▶ **Exercise aim**
Copy the data exactly. Images are to be left out.

▶ **Source data**
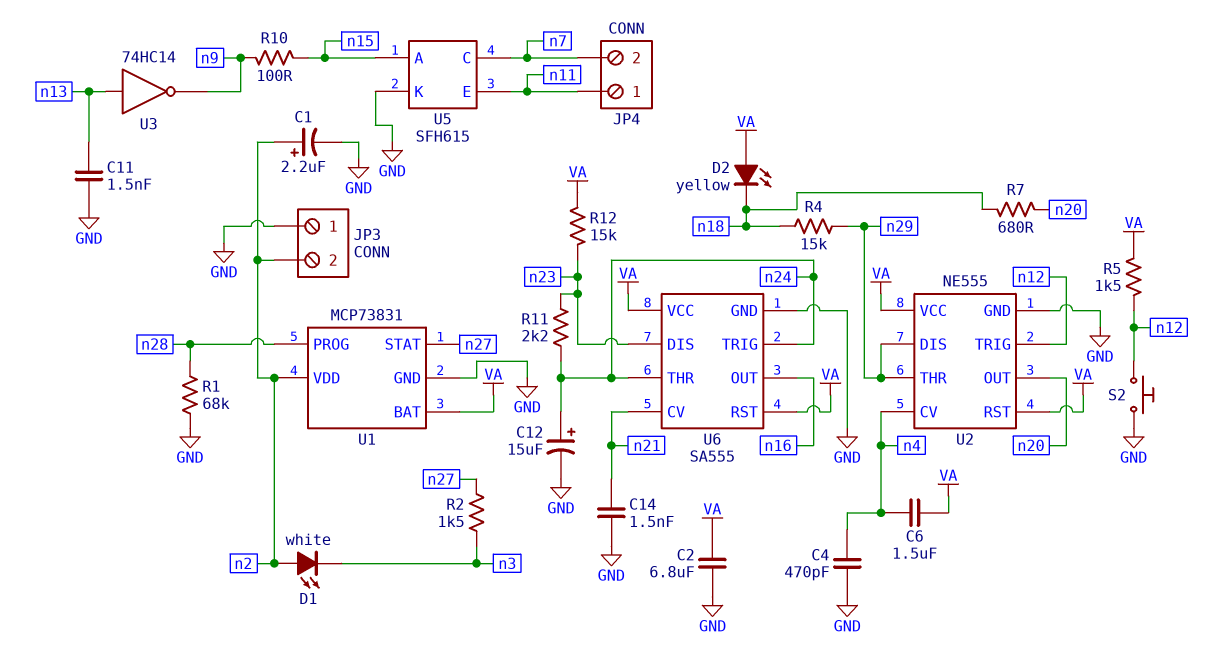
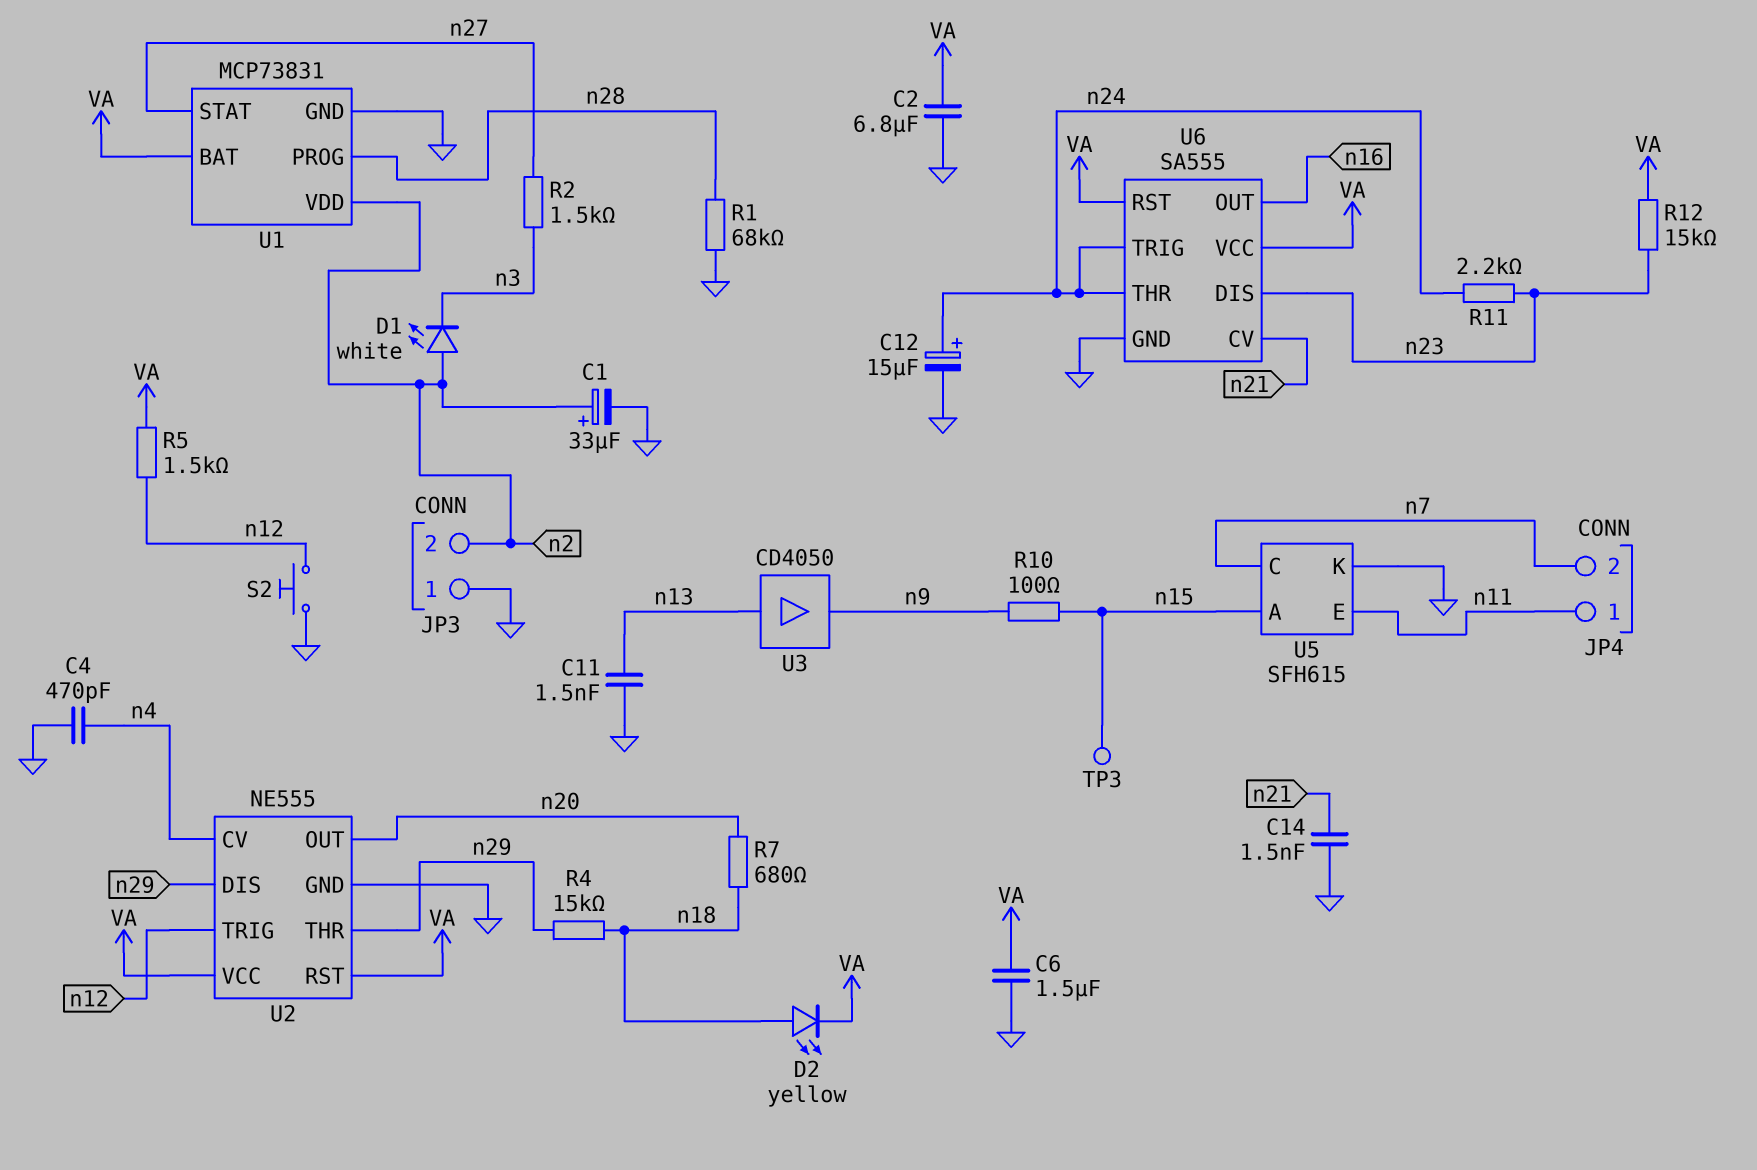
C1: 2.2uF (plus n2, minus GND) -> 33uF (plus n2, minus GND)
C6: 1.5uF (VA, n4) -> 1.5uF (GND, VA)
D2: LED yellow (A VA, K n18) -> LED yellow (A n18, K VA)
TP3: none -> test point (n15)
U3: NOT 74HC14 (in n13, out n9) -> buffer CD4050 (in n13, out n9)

▶ **Response area**
C1: 2.2uF (plus n2, minus GND) -> 33uF (plus n2, minus GND)
C6: 1.5uF (VA, n4) -> 1.5uF (GND, VA)
D2: LED yellow (A VA, K n18) -> LED yellow (A n18, K VA)
TP3: none -> test point (n15)
U3: NOT 74HC14 (in n13, out n9) -> buffer CD4050 (in n13, out n9)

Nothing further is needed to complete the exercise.